++++ Records for this exercise

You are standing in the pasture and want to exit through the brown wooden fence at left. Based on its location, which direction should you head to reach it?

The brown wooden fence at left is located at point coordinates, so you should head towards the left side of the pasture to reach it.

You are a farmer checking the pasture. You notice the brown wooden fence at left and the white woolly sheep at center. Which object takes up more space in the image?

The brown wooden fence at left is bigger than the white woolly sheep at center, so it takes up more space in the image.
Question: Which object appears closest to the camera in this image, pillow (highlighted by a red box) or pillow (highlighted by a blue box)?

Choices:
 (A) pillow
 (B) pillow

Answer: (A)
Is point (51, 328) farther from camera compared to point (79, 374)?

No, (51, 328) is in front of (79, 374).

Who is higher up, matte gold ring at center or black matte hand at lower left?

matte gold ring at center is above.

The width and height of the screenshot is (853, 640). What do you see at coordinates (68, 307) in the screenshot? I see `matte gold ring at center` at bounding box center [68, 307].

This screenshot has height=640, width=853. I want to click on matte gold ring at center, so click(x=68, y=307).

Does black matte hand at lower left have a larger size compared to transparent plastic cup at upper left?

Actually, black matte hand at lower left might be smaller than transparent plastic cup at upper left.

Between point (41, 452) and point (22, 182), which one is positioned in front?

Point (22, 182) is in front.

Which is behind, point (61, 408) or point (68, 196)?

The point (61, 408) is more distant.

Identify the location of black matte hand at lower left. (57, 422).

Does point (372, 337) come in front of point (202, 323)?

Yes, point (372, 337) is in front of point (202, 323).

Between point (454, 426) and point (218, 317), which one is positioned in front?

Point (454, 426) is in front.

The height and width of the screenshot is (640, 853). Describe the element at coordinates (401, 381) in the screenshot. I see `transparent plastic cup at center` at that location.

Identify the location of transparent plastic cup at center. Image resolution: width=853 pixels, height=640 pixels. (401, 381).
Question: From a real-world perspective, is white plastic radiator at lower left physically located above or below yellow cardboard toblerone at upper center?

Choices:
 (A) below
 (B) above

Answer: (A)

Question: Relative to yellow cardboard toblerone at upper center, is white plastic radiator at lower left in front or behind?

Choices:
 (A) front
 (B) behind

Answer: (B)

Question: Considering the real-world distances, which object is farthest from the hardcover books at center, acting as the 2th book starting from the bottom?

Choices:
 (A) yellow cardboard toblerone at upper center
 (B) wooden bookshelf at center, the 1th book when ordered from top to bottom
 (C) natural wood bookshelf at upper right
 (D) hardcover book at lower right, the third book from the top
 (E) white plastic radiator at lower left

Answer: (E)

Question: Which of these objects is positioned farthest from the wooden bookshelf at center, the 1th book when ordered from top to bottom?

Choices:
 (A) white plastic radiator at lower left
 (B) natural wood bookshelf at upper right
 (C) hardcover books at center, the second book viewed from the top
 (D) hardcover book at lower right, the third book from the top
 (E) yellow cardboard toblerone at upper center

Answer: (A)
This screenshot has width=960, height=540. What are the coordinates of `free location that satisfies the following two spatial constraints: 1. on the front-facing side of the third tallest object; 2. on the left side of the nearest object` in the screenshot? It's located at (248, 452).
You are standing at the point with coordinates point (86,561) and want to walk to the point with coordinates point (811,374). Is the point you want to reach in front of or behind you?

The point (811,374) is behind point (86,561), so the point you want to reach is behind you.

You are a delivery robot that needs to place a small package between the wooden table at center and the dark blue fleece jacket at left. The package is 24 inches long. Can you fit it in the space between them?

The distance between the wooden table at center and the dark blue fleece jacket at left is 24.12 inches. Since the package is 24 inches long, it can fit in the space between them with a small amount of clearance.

++++++++

[Problem description]: Write out the lines again, substituting "gray stone wall" for each occurrence of "brown wooden fence" and leaving everything else unchanged.

[Exercise solution]:
You are standing in the pasture and want to exit through the gray stone wall at left. Based on its location, which direction should you head to reach it?

The gray stone wall at left is located at point coordinates, so you should head towards the left side of the pasture to reach it.

You are a farmer checking the pasture. You notice the gray stone wall at left and the white woolly sheep at center. Which object takes up more space in the image?

The gray stone wall at left is bigger than the white woolly sheep at center, so it takes up more space in the image.
Question: Which object appears closest to the camera in this image, pillow (highlighted by a red box) or pillow (highlighted by a blue box)?

Choices:
 (A) pillow
 (B) pillow

Answer: (A)
Is point (51, 328) farther from camera compared to point (79, 374)?

No, (51, 328) is in front of (79, 374).

Who is higher up, matte gold ring at center or black matte hand at lower left?

matte gold ring at center is above.

The width and height of the screenshot is (853, 640). What do you see at coordinates (68, 307) in the screenshot? I see `matte gold ring at center` at bounding box center [68, 307].

This screenshot has height=640, width=853. I want to click on matte gold ring at center, so click(x=68, y=307).

Does black matte hand at lower left have a larger size compared to transparent plastic cup at upper left?

Actually, black matte hand at lower left might be smaller than transparent plastic cup at upper left.

Between point (41, 452) and point (22, 182), which one is positioned in front?

Point (22, 182) is in front.

Which is behind, point (61, 408) or point (68, 196)?

The point (61, 408) is more distant.

Identify the location of black matte hand at lower left. (57, 422).

Does point (372, 337) come in front of point (202, 323)?

Yes, point (372, 337) is in front of point (202, 323).

Between point (454, 426) and point (218, 317), which one is positioned in front?

Point (454, 426) is in front.

The height and width of the screenshot is (640, 853). Describe the element at coordinates (401, 381) in the screenshot. I see `transparent plastic cup at center` at that location.

Identify the location of transparent plastic cup at center. Image resolution: width=853 pixels, height=640 pixels. (401, 381).
Question: From a real-world perspective, is white plastic radiator at lower left physically located above or below yellow cardboard toblerone at upper center?

Choices:
 (A) below
 (B) above

Answer: (A)

Question: Relative to yellow cardboard toblerone at upper center, is white plastic radiator at lower left in front or behind?

Choices:
 (A) front
 (B) behind

Answer: (B)

Question: Considering the real-world distances, which object is farthest from the hardcover books at center, acting as the 2th book starting from the bottom?

Choices:
 (A) yellow cardboard toblerone at upper center
 (B) wooden bookshelf at center, the 1th book when ordered from top to bottom
 (C) natural wood bookshelf at upper right
 (D) hardcover book at lower right, the third book from the top
 (E) white plastic radiator at lower left

Answer: (E)

Question: Which of these objects is positioned farthest from the wooden bookshelf at center, the 1th book when ordered from top to bottom?

Choices:
 (A) white plastic radiator at lower left
 (B) natural wood bookshelf at upper right
 (C) hardcover books at center, the second book viewed from the top
 (D) hardcover book at lower right, the third book from the top
 (E) yellow cardboard toblerone at upper center

Answer: (A)
This screenshot has width=960, height=540. What are the coordinates of `free location that satisfies the following two spatial constraints: 1. on the front-facing side of the third tallest object; 2. on the left side of the nearest object` in the screenshot? It's located at (248, 452).
You are standing at the point with coordinates point (86,561) and want to walk to the point with coordinates point (811,374). Is the point you want to reach in front of or behind you?

The point (811,374) is behind point (86,561), so the point you want to reach is behind you.

You are a delivery robot that needs to place a small package between the wooden table at center and the dark blue fleece jacket at left. The package is 24 inches long. Can you fit it in the space between them?

The distance between the wooden table at center and the dark blue fleece jacket at left is 24.12 inches. Since the package is 24 inches long, it can fit in the space between them with a small amount of clearance.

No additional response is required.